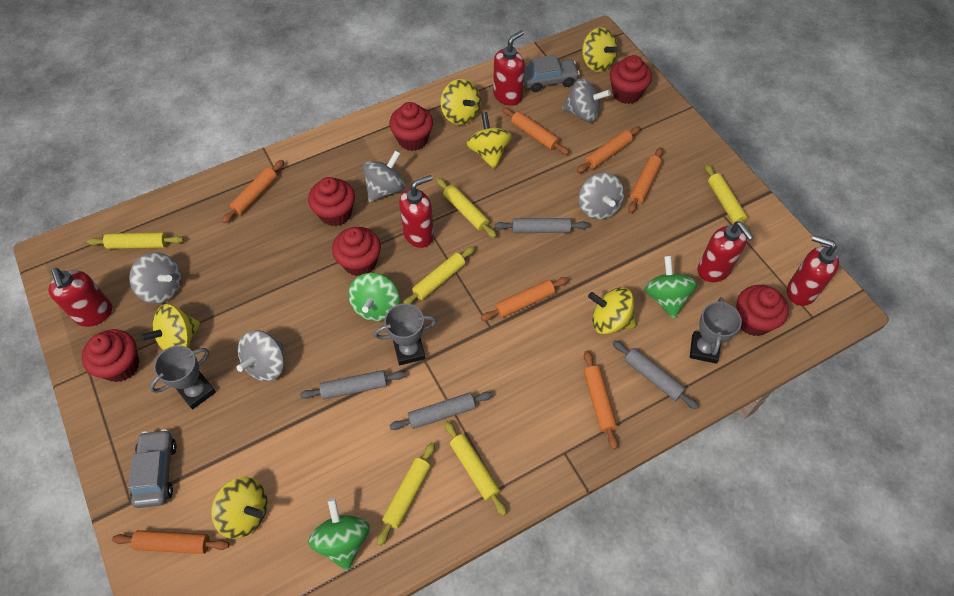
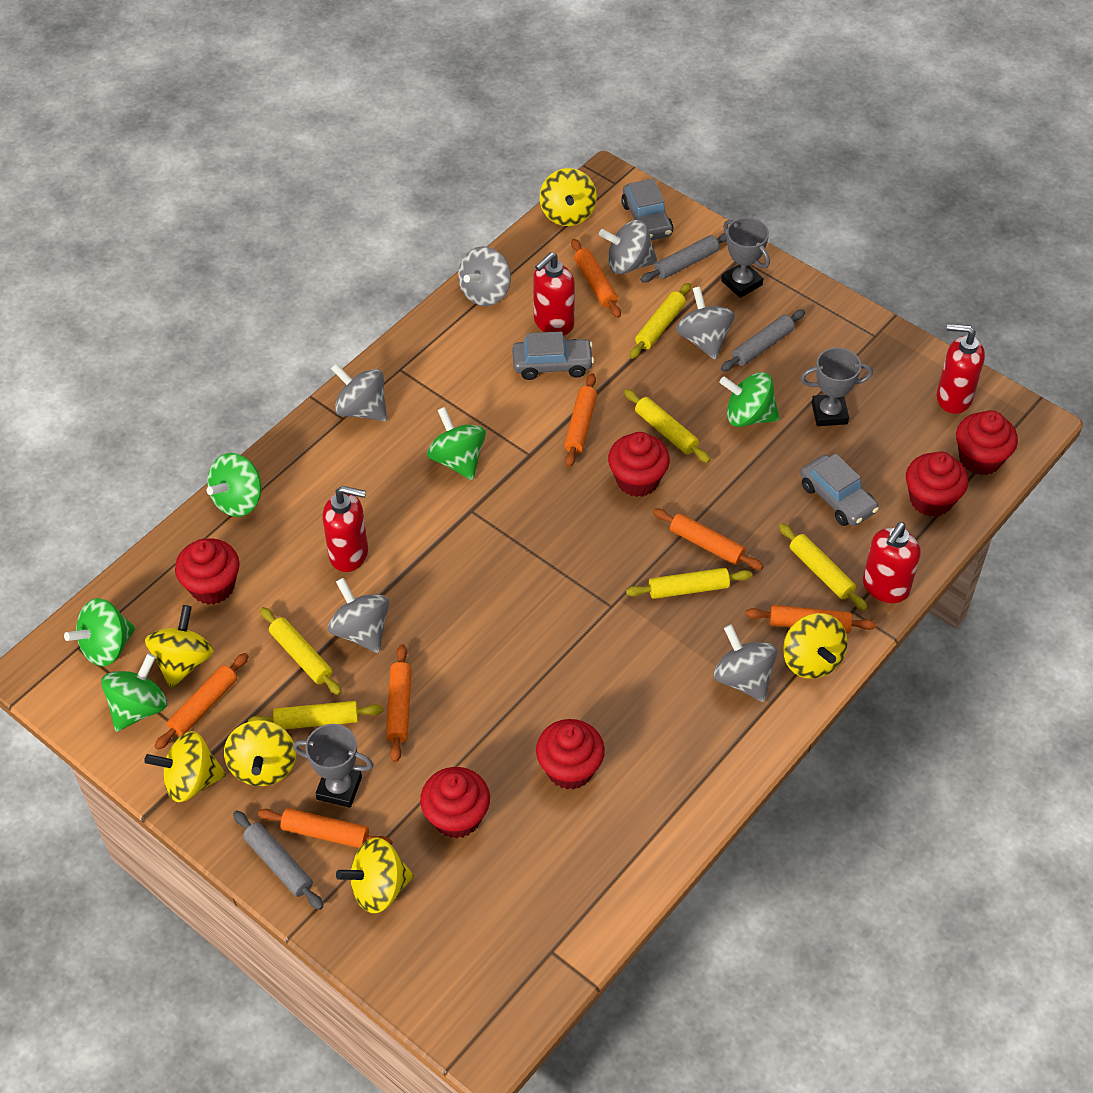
green spinning top: 3 -> 5
grey car: 2 -> 3
grey rolling pin: 4 -> 3
grey spinning top: 5 -> 6
red soap dispenser: 5 -> 4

== Work instruction ==
Word for word, quote the lines from the line containing "grey car: 2 -> 3" through the end of the material, both included, and nothing else.

== Written solution ==
grey car: 2 -> 3
grey rolling pin: 4 -> 3
grey spinning top: 5 -> 6
red soap dispenser: 5 -> 4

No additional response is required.